*EXERCISE*: Please state how many lines in the records contain the string "tower", with no words besides the number.

(Stored data entries)
++++++

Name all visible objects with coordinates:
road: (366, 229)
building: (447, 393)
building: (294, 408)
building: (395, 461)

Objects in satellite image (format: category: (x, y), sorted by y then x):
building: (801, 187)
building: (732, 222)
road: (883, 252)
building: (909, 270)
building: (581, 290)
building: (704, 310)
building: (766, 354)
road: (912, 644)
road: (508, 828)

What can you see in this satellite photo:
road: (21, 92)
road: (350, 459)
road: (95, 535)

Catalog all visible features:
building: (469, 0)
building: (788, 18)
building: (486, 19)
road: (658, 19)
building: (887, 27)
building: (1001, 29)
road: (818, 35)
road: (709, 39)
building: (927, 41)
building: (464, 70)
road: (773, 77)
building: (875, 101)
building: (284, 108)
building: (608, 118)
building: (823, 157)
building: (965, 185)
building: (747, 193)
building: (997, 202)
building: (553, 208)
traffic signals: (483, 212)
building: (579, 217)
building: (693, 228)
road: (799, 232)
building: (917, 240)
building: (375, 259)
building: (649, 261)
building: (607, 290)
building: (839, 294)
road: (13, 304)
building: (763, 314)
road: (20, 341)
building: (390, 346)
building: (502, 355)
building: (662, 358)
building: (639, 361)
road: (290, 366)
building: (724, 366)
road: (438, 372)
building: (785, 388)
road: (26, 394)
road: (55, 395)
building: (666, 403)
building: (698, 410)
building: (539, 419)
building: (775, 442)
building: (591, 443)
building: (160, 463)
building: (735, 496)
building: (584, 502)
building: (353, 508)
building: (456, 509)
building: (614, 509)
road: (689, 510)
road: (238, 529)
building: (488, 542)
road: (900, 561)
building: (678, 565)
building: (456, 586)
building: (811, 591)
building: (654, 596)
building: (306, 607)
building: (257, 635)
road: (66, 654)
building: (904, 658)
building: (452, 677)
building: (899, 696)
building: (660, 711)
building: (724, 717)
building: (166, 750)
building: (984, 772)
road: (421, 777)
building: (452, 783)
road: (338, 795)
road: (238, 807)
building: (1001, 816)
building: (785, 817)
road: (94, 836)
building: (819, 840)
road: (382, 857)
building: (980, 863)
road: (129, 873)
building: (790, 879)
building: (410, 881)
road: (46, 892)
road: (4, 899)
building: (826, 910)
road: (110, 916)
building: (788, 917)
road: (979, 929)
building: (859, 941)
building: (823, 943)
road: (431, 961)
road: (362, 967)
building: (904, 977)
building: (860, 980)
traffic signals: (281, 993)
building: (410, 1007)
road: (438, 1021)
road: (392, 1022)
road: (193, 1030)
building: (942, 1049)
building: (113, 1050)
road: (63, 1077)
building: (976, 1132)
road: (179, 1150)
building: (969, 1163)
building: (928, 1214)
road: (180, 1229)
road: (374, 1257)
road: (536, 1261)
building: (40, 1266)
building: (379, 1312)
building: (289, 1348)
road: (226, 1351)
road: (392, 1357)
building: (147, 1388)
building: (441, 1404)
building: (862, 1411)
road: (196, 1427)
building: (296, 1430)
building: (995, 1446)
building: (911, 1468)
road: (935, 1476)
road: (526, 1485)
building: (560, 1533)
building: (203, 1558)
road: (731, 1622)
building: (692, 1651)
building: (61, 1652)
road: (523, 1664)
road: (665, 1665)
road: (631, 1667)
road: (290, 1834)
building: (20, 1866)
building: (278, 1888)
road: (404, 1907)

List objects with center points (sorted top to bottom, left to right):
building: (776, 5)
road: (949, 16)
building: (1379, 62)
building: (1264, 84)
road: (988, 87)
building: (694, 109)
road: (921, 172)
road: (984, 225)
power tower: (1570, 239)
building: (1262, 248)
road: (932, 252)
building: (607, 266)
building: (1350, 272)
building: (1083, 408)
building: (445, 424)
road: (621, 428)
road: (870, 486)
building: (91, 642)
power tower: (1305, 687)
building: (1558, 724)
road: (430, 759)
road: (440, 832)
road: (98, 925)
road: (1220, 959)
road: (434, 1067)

++++++

*YOUR SOLUTION*: 2